Task goal:
Which lines in the entries below contain the string "marker"? Show each of them in full.

Provided records:

*** Begin section ***

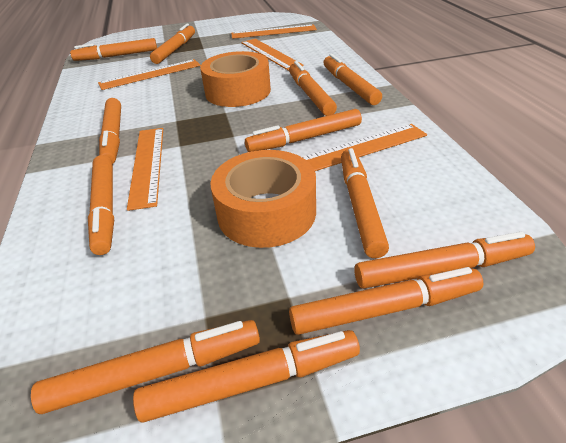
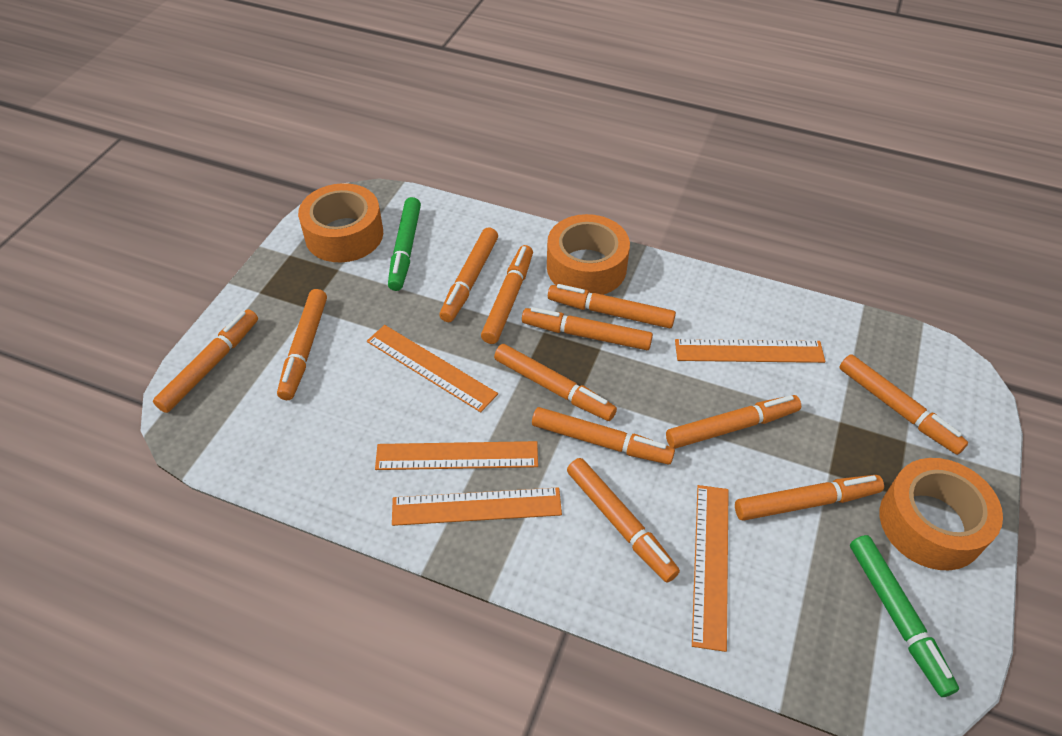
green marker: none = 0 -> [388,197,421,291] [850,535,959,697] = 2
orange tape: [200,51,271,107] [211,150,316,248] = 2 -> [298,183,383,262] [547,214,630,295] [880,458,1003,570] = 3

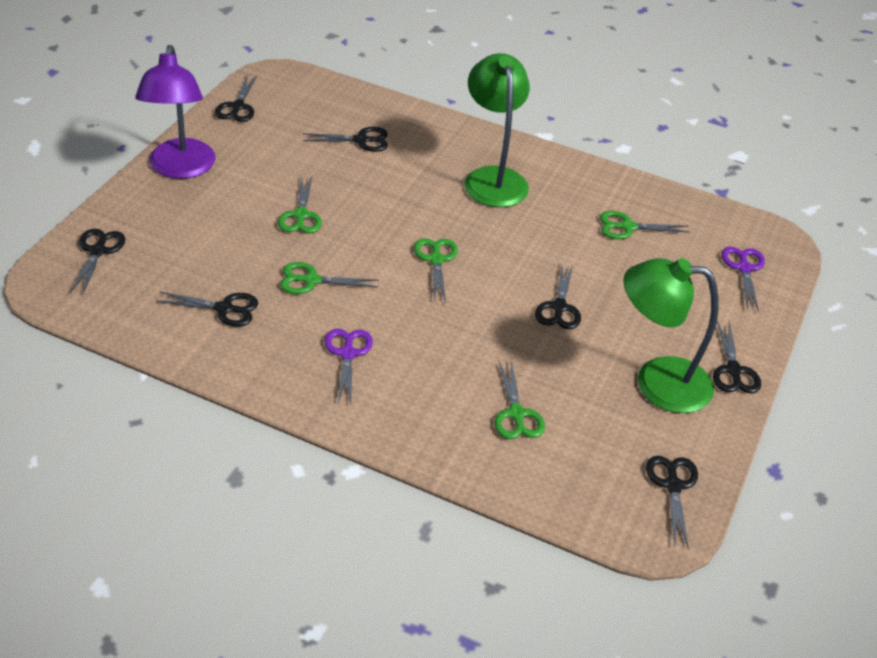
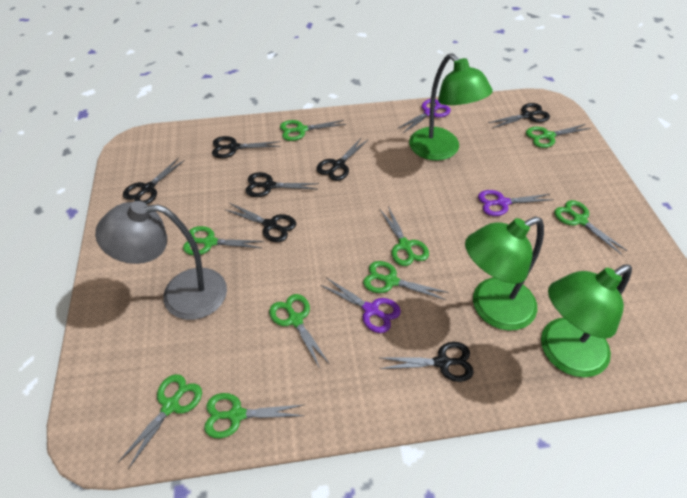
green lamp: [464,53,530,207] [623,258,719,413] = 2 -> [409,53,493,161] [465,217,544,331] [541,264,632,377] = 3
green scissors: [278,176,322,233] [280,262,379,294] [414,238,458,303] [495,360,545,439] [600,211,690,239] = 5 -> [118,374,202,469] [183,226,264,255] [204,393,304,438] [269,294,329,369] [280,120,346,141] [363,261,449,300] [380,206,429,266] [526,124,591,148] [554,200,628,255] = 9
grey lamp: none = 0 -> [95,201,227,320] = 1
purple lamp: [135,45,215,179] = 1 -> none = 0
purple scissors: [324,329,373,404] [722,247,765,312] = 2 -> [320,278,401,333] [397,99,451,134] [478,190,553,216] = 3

*** End section ***
*** Begin section ***

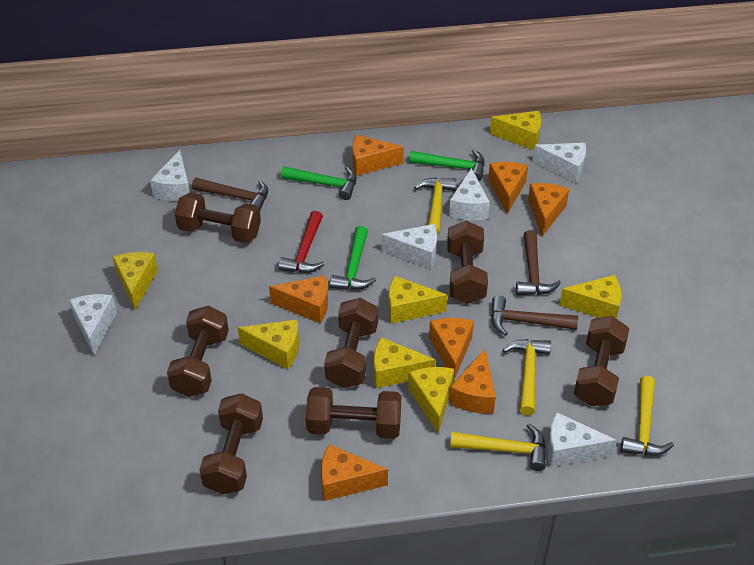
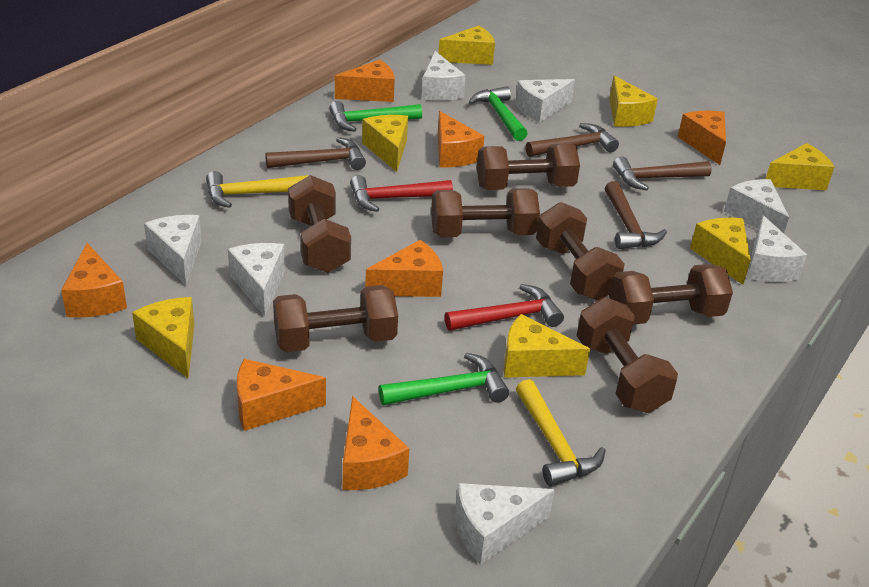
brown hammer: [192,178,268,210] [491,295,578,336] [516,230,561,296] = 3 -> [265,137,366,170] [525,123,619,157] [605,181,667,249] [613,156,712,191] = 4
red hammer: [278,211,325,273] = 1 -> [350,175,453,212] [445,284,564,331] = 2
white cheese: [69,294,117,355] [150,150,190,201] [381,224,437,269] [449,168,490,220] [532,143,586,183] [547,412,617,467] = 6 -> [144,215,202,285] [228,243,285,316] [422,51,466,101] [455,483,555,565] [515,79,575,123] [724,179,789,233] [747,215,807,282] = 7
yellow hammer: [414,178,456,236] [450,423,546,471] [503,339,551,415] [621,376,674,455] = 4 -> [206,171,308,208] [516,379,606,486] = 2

*** End section ***
*** Begin section ***

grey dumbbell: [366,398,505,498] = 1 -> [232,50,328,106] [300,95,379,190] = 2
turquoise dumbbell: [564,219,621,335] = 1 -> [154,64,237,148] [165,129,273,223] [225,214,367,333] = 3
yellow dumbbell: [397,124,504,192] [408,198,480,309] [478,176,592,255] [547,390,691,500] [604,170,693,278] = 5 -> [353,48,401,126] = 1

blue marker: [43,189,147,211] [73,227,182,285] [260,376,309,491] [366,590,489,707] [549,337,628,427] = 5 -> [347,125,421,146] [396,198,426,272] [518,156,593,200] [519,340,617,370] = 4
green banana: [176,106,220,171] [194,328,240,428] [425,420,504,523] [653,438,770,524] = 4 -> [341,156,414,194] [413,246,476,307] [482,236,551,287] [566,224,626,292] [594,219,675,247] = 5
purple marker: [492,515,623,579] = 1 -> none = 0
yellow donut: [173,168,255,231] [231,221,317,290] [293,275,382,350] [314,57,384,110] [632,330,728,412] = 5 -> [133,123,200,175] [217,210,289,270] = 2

*** End section ***

Response to the task:
green marker: none = 0 -> [388,197,421,291] [850,535,959,697] = 2
blue marker: [43,189,147,211] [73,227,182,285] [260,376,309,491] [366,590,489,707] [549,337,628,427] = 5 -> [347,125,421,146] [396,198,426,272] [518,156,593,200] [519,340,617,370] = 4
purple marker: [492,515,623,579] = 1 -> none = 0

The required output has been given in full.